## TASK GOAL
When you write out the listing below, keep each word exactly as it stands and drop the pictures.
===
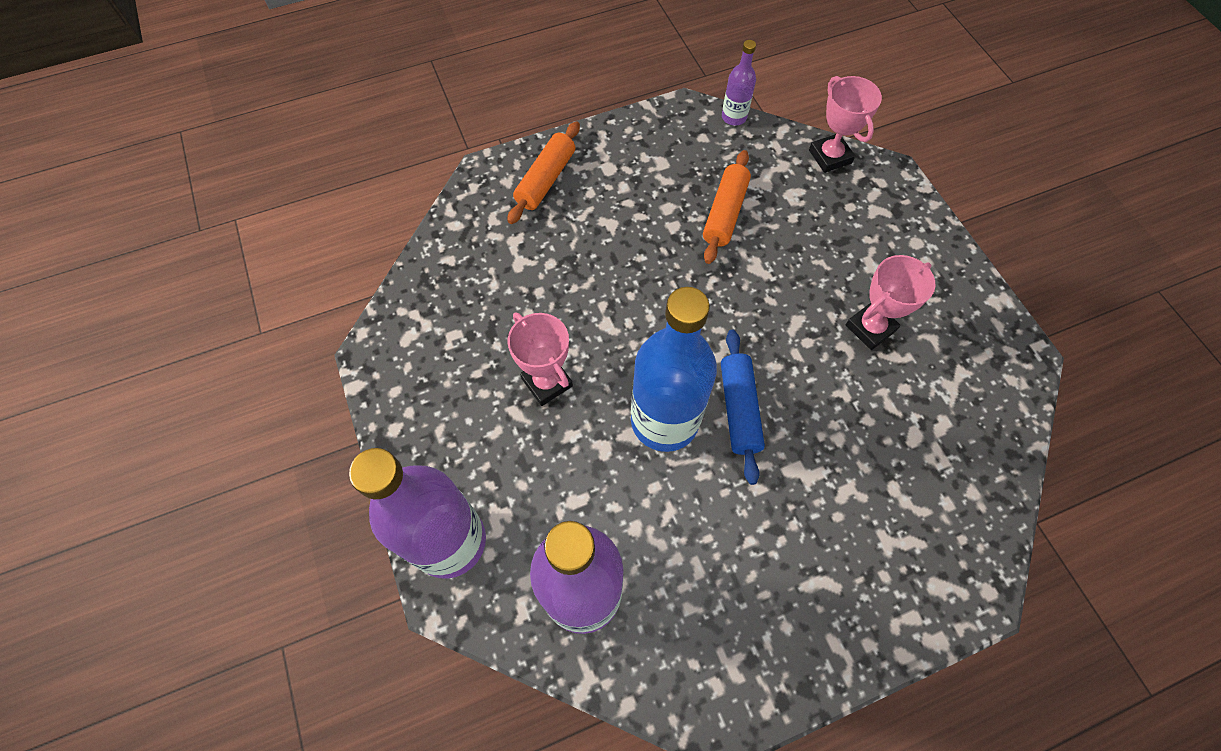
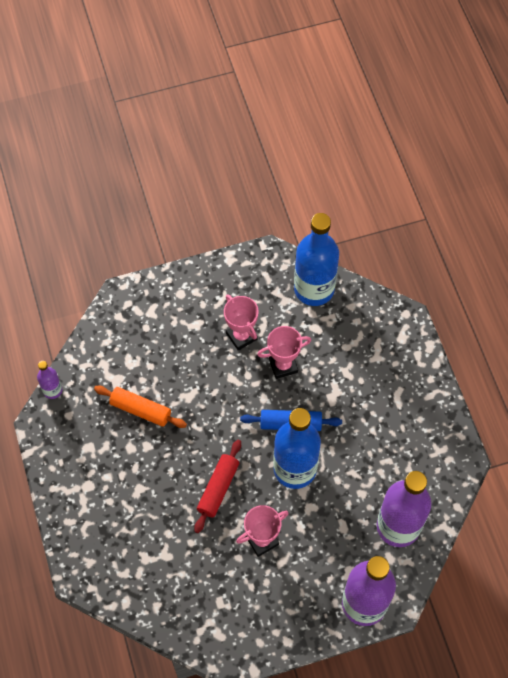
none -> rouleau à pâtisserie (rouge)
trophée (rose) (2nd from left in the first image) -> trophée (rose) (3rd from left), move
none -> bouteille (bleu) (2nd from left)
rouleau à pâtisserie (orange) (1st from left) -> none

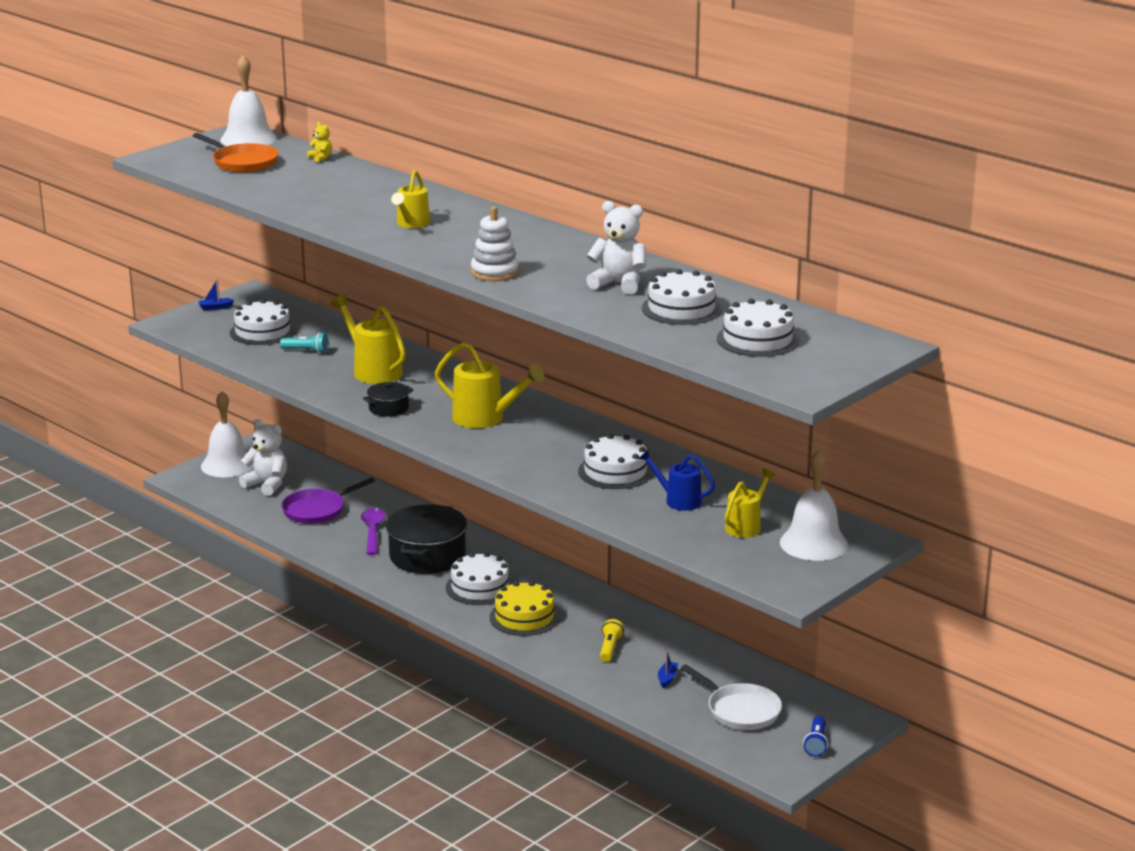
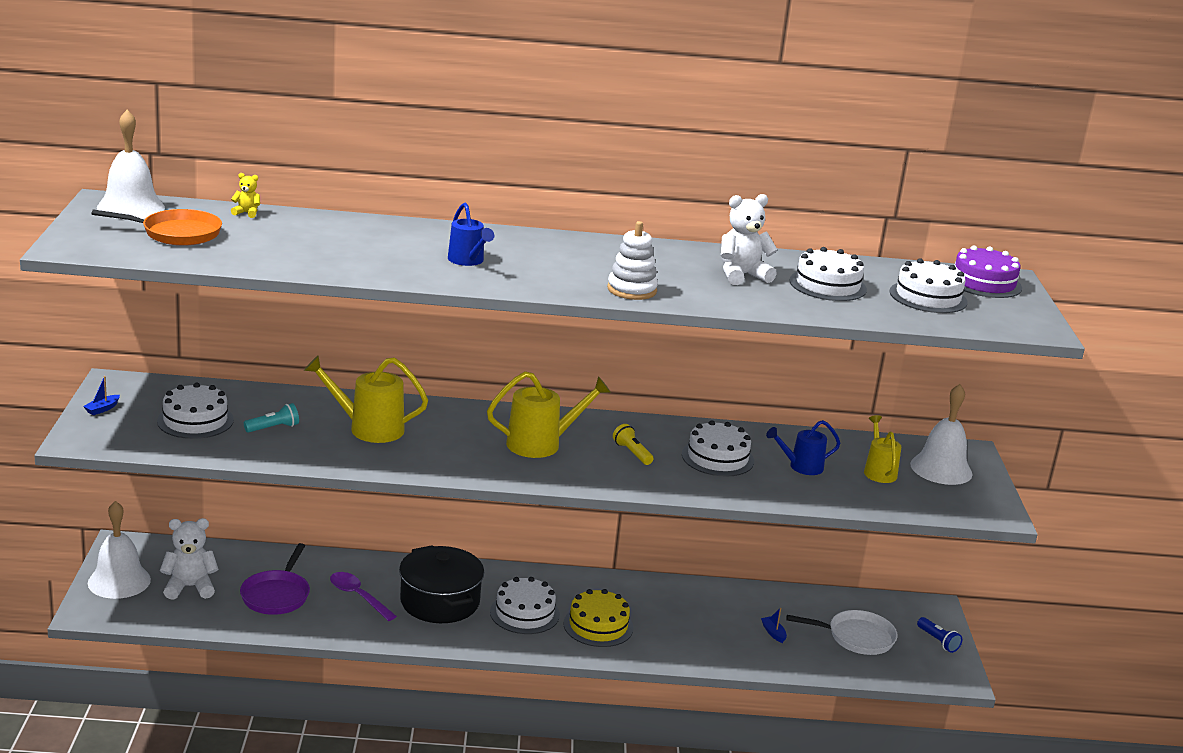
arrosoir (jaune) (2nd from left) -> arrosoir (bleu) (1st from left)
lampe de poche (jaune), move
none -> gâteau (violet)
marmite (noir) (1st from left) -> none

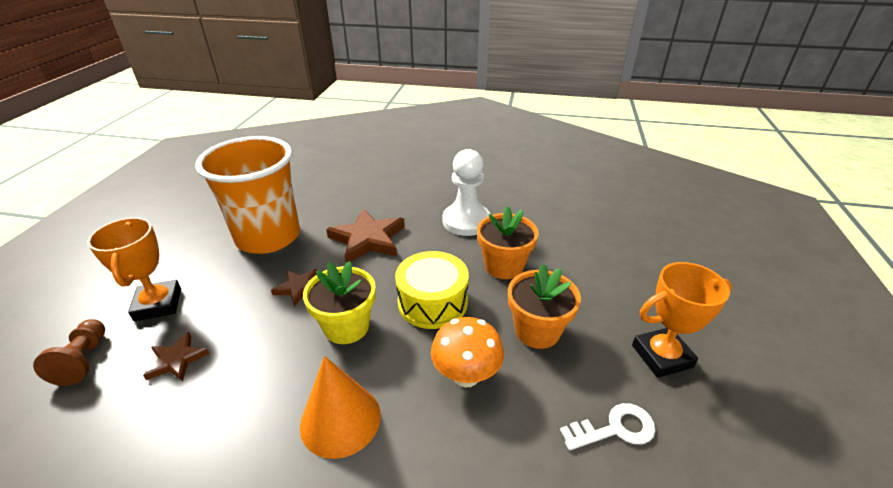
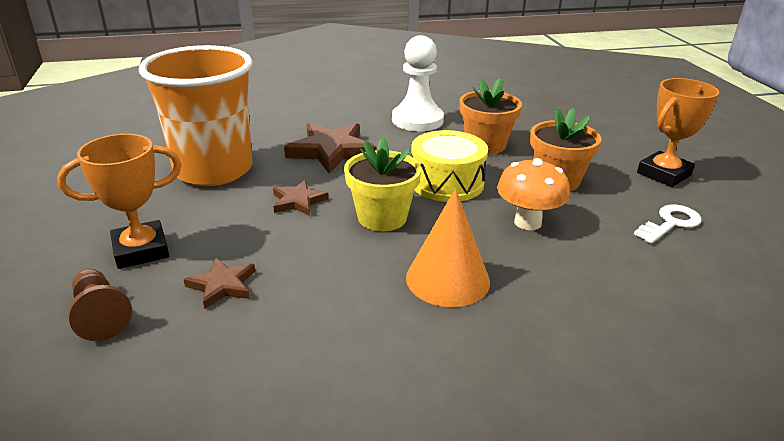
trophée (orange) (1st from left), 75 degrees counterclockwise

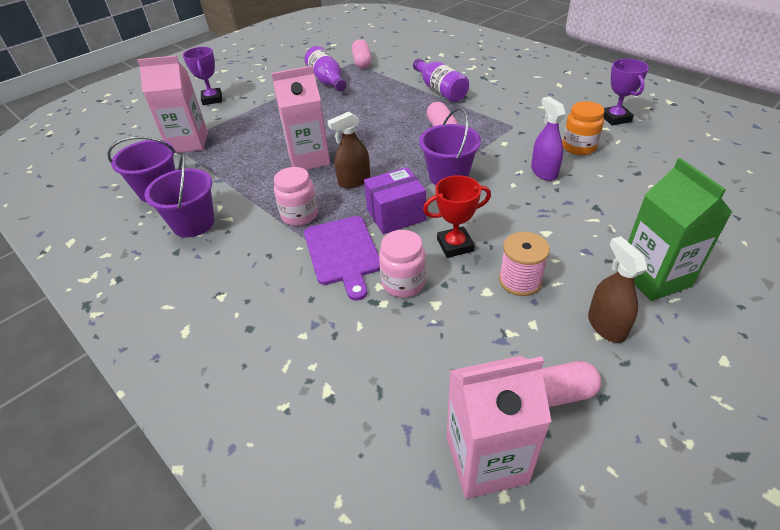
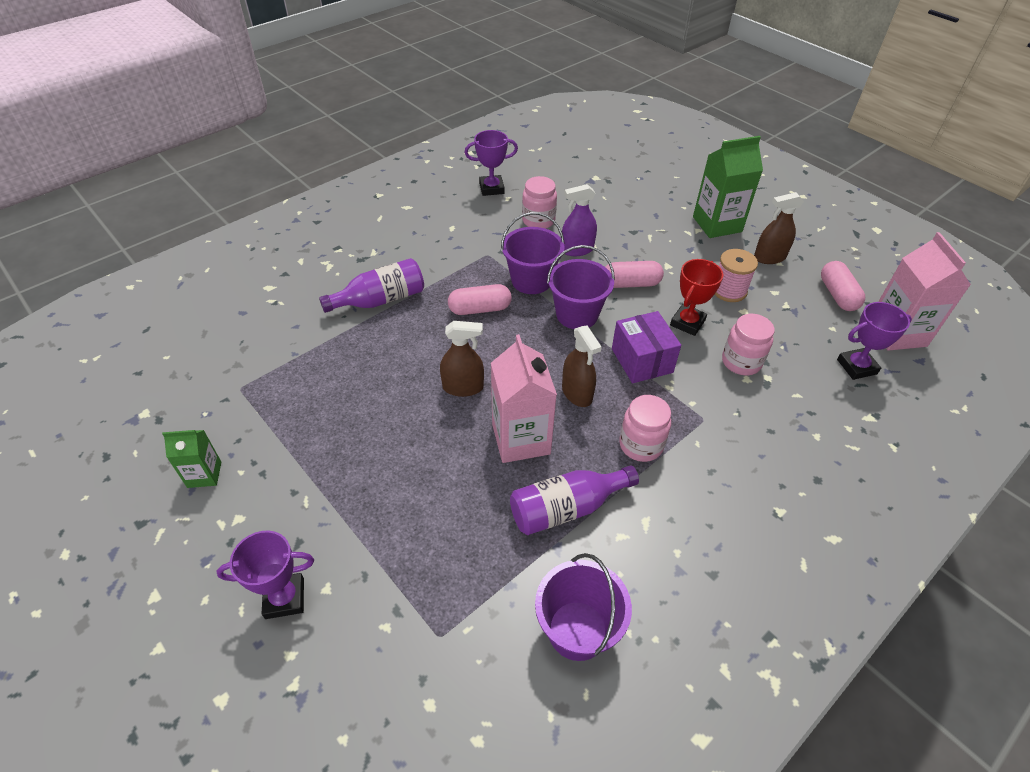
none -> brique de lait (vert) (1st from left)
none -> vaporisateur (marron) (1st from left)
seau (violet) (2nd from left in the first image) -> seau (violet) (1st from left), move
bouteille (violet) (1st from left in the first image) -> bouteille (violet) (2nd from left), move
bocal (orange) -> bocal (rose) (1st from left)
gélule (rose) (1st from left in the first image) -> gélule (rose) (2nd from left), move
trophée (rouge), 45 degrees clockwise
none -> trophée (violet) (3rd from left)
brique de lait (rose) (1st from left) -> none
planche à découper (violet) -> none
===
## SOLVED EXERCISE
none -> rouleau à pâtisserie (rouge)
trophée (rose) (2nd from left in the first image) -> trophée (rose) (3rd from left), move
none -> bouteille (bleu) (2nd from left)
rouleau à pâtisserie (orange) (1st from left) -> none

arrosoir (jaune) (2nd from left) -> arrosoir (bleu) (1st from left)
lampe de poche (jaune), move
none -> gâteau (violet)
marmite (noir) (1st from left) -> none

trophée (orange) (1st from left), 75 degrees counterclockwise

none -> brique de lait (vert) (1st from left)
none -> vaporisateur (marron) (1st from left)
seau (violet) (2nd from left in the first image) -> seau (violet) (1st from left), move
bouteille (violet) (1st from left in the first image) -> bouteille (violet) (2nd from left), move
bocal (orange) -> bocal (rose) (1st from left)
gélule (rose) (1st from left in the first image) -> gélule (rose) (2nd from left), move
trophée (rouge), 45 degrees clockwise
none -> trophée (violet) (3rd from left)
brique de lait (rose) (1st from left) -> none
planche à découper (violet) -> none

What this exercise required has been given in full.